**Short exercise**
Please find every line in the data below that contains the string "bass" and copy each one. Case counts.

(Stored data)
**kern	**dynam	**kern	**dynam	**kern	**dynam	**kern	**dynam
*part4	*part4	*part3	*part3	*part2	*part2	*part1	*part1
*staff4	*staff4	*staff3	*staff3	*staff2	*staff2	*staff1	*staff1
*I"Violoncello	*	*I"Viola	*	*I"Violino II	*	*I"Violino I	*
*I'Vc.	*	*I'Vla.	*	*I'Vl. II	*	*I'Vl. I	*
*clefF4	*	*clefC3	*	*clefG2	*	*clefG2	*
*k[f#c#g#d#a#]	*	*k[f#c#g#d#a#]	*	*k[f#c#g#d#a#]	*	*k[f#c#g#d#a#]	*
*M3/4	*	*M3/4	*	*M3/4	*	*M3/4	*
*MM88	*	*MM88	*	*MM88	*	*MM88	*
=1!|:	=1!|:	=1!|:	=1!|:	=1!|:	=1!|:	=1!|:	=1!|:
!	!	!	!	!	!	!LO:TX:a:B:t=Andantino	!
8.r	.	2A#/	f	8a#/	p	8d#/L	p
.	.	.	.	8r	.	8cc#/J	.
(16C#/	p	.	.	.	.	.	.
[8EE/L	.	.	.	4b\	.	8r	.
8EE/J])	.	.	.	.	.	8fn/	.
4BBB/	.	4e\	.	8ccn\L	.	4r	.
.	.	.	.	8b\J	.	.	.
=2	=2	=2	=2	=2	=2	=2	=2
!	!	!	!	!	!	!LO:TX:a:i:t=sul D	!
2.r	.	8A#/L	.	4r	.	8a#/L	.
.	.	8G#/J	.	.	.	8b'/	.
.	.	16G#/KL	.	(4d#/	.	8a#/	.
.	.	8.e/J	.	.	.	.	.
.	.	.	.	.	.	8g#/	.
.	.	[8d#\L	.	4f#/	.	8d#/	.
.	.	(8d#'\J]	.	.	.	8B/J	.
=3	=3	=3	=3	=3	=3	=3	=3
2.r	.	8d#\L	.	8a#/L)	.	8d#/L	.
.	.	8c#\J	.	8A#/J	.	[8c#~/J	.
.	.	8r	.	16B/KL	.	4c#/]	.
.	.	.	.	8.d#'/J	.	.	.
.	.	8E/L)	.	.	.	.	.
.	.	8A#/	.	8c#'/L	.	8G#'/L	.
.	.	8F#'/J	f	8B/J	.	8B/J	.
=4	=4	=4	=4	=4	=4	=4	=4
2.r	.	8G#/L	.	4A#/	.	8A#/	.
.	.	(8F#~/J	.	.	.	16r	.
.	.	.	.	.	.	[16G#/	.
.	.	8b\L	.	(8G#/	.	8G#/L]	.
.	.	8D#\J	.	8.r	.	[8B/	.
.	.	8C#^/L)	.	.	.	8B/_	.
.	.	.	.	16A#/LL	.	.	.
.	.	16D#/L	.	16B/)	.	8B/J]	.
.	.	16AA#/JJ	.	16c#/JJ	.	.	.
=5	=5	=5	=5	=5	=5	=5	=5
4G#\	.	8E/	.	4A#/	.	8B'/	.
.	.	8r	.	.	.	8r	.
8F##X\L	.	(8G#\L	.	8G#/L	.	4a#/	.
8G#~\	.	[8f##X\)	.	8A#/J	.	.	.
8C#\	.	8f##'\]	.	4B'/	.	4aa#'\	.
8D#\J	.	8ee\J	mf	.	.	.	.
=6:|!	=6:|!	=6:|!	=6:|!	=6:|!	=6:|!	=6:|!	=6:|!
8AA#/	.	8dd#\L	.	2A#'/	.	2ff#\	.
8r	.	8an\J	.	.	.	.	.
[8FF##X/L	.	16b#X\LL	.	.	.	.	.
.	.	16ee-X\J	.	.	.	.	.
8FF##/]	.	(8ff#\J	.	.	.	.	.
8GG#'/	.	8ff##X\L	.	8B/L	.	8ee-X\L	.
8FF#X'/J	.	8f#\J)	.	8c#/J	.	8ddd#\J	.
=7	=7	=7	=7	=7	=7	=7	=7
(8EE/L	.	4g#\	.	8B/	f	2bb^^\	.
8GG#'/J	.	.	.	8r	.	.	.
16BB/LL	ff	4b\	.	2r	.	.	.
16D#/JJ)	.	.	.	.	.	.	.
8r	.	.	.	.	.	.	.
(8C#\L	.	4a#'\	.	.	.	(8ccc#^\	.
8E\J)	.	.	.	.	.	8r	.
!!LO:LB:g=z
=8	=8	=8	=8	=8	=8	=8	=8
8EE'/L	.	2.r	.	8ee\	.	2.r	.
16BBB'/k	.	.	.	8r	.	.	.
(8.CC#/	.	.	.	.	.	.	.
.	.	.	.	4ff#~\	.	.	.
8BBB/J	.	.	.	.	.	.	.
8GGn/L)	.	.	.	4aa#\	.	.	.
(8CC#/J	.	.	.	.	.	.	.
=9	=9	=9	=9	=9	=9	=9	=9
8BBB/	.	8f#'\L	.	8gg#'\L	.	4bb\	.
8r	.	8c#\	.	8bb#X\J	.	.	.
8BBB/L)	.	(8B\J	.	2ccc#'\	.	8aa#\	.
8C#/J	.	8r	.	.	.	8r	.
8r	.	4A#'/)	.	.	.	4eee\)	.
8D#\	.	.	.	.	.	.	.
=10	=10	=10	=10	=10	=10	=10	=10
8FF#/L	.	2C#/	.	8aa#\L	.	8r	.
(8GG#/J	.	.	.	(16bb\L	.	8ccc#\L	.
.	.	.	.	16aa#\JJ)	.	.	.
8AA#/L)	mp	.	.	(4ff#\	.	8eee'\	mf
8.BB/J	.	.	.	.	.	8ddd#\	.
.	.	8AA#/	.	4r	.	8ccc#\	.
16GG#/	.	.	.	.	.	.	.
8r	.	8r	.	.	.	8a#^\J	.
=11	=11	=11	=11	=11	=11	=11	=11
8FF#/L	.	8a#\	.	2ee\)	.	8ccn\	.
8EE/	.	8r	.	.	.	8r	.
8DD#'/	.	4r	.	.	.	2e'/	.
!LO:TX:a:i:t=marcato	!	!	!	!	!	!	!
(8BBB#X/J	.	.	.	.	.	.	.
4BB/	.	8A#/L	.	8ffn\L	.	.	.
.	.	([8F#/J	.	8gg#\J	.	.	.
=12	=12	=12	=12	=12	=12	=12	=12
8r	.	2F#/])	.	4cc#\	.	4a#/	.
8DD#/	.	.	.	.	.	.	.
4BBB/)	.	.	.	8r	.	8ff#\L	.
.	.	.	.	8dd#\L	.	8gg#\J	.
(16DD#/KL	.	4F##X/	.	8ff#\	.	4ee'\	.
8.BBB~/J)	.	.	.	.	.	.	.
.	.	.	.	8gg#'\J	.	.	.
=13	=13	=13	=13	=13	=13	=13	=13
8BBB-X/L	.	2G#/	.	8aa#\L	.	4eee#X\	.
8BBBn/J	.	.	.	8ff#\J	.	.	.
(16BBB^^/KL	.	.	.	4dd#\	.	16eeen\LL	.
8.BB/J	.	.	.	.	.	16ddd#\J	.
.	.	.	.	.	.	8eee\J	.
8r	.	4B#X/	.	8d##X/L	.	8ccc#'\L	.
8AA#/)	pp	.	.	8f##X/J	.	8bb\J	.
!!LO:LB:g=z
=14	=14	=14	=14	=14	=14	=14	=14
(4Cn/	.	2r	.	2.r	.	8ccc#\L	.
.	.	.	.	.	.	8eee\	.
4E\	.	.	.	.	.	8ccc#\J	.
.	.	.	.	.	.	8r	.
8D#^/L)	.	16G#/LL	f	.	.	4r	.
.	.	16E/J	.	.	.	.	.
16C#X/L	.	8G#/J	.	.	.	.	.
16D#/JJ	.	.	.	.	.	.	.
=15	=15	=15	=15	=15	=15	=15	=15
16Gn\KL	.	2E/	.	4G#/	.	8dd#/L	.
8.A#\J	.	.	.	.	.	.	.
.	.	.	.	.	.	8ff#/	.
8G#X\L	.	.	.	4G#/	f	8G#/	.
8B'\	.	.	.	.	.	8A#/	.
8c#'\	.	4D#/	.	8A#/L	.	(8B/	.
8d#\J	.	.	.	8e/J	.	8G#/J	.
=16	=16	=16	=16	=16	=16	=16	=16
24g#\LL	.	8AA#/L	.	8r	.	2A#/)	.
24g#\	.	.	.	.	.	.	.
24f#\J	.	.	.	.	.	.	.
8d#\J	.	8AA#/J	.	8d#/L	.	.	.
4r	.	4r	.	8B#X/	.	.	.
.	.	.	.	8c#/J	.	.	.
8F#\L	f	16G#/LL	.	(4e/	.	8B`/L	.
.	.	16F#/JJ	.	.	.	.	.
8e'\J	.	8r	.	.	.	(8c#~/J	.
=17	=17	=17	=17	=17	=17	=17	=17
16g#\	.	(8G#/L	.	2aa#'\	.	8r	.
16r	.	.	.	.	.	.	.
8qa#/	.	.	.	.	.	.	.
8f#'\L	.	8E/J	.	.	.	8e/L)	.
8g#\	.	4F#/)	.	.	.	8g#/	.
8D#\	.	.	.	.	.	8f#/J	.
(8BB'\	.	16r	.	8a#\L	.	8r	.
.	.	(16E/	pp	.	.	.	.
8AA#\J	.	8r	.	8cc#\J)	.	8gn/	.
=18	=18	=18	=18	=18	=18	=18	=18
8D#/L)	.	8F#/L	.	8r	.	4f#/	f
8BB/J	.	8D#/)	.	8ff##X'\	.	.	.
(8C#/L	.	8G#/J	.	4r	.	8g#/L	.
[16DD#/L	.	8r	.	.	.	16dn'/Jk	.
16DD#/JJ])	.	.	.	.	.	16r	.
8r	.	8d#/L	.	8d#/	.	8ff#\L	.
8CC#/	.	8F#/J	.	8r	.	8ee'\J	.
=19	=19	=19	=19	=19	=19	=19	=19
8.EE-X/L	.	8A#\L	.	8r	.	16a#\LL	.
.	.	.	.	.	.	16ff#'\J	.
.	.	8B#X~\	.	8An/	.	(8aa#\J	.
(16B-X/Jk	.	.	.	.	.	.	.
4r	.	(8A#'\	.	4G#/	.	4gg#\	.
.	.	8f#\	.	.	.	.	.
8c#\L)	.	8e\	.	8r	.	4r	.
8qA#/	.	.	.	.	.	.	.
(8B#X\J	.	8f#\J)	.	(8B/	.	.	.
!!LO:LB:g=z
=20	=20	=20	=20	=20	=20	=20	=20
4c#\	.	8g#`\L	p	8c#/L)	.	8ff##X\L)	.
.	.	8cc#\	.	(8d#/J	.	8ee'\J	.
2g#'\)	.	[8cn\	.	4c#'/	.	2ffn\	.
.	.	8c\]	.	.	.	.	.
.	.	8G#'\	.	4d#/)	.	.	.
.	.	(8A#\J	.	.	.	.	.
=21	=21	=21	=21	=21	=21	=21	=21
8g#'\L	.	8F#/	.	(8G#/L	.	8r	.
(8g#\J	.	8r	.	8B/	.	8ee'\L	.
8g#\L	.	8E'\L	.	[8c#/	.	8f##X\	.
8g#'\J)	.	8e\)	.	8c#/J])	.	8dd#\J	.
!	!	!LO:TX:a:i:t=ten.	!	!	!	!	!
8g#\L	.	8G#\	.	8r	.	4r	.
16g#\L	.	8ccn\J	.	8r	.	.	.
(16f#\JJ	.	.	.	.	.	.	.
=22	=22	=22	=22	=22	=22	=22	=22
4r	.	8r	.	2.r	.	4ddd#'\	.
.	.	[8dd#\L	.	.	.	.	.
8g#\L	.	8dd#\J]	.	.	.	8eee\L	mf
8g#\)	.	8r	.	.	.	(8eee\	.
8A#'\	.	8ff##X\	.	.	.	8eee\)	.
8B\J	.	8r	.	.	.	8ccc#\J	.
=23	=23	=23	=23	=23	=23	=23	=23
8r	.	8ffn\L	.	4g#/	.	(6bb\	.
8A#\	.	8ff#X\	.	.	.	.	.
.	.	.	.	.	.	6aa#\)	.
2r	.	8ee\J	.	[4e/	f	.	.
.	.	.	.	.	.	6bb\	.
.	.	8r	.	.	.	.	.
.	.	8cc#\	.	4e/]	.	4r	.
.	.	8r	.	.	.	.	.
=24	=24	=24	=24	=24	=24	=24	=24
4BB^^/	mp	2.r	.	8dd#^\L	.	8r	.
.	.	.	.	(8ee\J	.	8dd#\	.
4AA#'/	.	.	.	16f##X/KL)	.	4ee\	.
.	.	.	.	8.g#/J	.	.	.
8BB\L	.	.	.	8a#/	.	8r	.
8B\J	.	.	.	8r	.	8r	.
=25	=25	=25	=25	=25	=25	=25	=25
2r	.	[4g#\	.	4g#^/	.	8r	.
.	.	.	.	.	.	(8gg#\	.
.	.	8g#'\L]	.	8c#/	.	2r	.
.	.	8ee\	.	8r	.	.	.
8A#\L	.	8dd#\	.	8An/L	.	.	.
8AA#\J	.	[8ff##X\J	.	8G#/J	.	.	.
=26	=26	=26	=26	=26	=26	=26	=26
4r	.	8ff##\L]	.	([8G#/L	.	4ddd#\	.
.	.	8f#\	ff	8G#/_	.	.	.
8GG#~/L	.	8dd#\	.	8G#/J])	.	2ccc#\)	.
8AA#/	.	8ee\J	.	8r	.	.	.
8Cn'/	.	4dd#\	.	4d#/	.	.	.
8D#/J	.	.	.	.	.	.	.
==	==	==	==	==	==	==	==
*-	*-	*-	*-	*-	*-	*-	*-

==

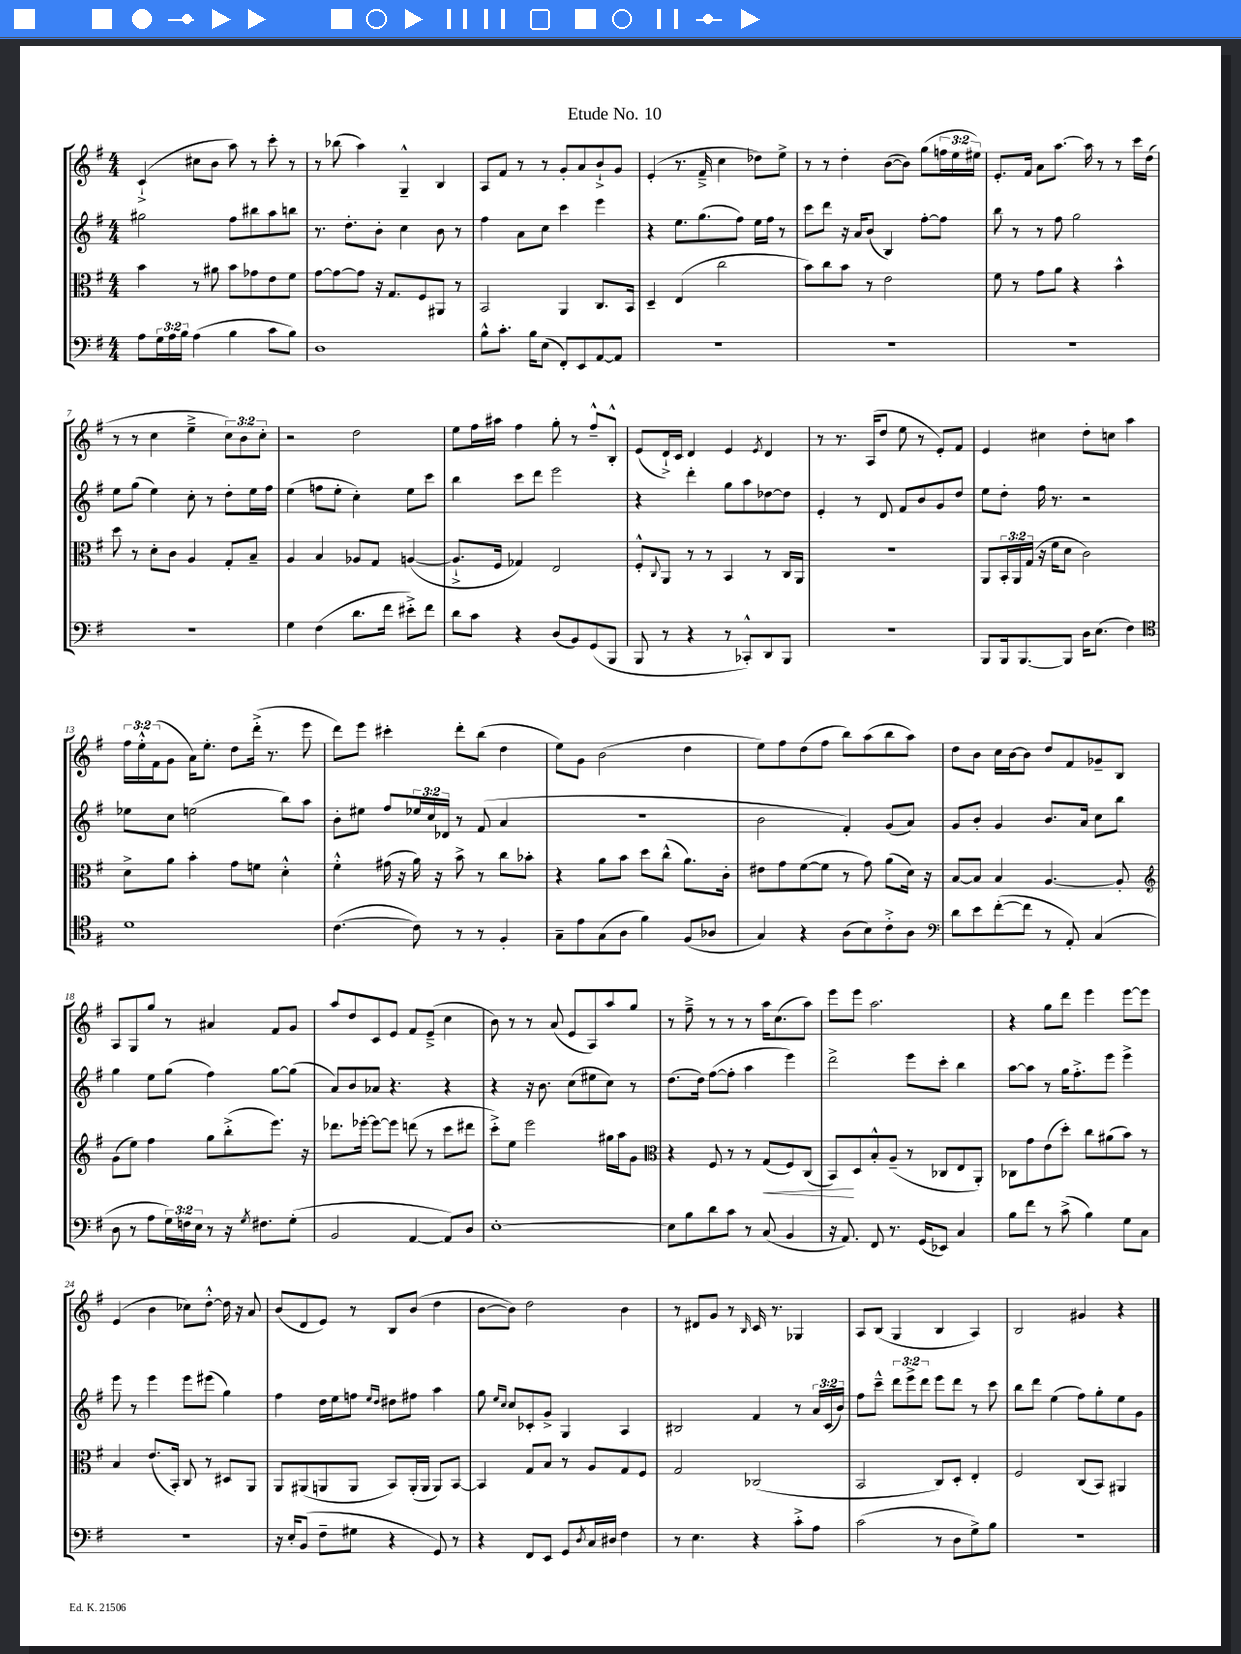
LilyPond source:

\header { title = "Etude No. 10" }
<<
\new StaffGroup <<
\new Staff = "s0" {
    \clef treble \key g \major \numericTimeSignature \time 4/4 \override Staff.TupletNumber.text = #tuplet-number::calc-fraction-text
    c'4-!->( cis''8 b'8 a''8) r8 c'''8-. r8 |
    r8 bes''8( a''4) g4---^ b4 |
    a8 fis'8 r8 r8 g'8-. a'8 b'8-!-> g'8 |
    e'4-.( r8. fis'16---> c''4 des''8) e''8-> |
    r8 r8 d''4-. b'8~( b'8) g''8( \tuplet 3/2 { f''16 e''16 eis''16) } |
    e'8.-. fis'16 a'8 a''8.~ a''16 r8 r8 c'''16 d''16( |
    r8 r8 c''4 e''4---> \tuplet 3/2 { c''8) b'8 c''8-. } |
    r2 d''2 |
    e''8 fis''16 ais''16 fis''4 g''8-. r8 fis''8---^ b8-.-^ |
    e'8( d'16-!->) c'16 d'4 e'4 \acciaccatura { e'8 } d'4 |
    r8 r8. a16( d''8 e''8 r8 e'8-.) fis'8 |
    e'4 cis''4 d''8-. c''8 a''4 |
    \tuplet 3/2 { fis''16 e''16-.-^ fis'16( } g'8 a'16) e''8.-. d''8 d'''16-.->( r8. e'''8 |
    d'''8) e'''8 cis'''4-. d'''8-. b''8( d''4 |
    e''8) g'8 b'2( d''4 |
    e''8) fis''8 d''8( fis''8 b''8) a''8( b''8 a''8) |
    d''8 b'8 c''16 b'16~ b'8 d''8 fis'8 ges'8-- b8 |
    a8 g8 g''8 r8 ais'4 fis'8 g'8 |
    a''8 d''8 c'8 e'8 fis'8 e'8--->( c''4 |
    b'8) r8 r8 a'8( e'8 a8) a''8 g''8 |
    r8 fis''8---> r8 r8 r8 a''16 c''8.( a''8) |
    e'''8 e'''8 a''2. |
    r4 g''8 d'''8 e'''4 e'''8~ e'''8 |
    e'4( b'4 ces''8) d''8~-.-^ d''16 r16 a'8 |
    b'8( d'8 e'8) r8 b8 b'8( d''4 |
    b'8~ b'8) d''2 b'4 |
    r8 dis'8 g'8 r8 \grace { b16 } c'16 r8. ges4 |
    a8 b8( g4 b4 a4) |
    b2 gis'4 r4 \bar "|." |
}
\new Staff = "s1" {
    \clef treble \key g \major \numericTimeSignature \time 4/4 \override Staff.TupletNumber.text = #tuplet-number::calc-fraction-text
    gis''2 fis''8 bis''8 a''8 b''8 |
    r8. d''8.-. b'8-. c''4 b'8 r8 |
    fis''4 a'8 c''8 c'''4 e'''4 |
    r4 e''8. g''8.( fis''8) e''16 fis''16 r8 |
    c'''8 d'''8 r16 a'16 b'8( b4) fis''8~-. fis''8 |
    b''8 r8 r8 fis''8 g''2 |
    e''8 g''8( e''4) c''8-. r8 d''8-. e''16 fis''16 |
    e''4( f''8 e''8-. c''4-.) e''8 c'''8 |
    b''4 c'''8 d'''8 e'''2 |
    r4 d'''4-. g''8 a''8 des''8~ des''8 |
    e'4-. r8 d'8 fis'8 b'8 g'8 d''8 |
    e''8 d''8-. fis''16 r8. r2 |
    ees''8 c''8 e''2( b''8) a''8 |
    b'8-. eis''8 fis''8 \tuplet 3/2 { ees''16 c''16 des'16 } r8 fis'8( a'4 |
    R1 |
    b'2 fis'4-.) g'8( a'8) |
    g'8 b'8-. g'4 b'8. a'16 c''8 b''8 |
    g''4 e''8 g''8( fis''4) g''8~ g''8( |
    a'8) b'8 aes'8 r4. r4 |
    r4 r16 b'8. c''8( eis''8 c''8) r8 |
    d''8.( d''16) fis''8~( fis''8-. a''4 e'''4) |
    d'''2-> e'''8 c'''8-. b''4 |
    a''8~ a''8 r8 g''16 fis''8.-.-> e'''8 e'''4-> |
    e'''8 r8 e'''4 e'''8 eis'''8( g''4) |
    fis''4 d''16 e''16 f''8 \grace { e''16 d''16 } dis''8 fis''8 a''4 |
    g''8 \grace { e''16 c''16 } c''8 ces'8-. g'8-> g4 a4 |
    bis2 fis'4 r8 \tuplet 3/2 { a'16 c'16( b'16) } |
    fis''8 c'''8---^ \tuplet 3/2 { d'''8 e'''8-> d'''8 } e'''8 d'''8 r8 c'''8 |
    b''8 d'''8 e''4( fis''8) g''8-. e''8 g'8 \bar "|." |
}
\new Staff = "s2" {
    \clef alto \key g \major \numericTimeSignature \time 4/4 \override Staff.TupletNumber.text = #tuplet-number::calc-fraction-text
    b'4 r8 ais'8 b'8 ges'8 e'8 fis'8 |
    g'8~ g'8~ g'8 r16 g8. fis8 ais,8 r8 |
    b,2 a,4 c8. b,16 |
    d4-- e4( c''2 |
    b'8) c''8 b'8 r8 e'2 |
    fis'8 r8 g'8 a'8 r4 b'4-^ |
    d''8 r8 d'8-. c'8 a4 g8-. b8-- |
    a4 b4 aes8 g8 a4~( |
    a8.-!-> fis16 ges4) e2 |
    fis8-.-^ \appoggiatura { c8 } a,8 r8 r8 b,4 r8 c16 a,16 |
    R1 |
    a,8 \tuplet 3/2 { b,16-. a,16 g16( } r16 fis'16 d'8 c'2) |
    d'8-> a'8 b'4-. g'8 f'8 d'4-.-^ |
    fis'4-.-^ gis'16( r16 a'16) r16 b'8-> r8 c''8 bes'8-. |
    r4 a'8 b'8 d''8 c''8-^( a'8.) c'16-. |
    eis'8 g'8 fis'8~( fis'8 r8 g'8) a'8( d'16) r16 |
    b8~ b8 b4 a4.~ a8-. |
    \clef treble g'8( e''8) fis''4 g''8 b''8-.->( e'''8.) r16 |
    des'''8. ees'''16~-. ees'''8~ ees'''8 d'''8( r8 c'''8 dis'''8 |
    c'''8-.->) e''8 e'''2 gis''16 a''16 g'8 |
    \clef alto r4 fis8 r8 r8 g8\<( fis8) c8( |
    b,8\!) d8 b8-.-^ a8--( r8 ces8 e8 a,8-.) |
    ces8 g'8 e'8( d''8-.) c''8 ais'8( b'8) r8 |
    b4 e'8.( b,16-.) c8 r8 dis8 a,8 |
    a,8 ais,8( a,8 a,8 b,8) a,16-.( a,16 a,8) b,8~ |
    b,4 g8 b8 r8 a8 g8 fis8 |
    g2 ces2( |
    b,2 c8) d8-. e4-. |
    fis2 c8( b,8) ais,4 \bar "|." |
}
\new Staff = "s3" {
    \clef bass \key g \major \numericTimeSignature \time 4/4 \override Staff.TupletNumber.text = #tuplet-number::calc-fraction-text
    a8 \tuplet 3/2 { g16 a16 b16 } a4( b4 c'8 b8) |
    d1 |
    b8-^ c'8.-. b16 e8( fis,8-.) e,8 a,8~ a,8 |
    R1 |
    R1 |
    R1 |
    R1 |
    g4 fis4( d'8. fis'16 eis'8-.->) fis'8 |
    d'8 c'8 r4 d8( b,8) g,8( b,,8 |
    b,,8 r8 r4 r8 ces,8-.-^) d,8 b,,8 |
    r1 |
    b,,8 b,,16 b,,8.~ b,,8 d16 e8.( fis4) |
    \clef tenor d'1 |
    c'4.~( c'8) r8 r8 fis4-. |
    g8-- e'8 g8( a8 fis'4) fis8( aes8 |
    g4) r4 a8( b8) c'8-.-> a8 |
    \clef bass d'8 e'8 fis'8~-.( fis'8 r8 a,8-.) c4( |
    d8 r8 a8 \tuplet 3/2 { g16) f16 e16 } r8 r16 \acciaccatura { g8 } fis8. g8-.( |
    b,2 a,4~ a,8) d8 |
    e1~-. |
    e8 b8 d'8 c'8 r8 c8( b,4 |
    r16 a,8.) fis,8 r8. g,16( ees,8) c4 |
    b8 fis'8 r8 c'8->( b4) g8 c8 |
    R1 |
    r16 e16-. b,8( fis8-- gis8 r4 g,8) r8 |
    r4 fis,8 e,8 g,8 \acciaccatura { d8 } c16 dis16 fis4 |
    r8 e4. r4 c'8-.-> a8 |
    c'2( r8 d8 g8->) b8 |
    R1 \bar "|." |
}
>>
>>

**Solution below**
    \clef bass \key g \major \numericTimeSignature \time 4/4 \override Staff.TupletNumber.text = #tuplet-number::calc-fraction-text
    \clef bass d'8 e'8 fis'8~-.( fis'8 r8 a,8-.) c4( |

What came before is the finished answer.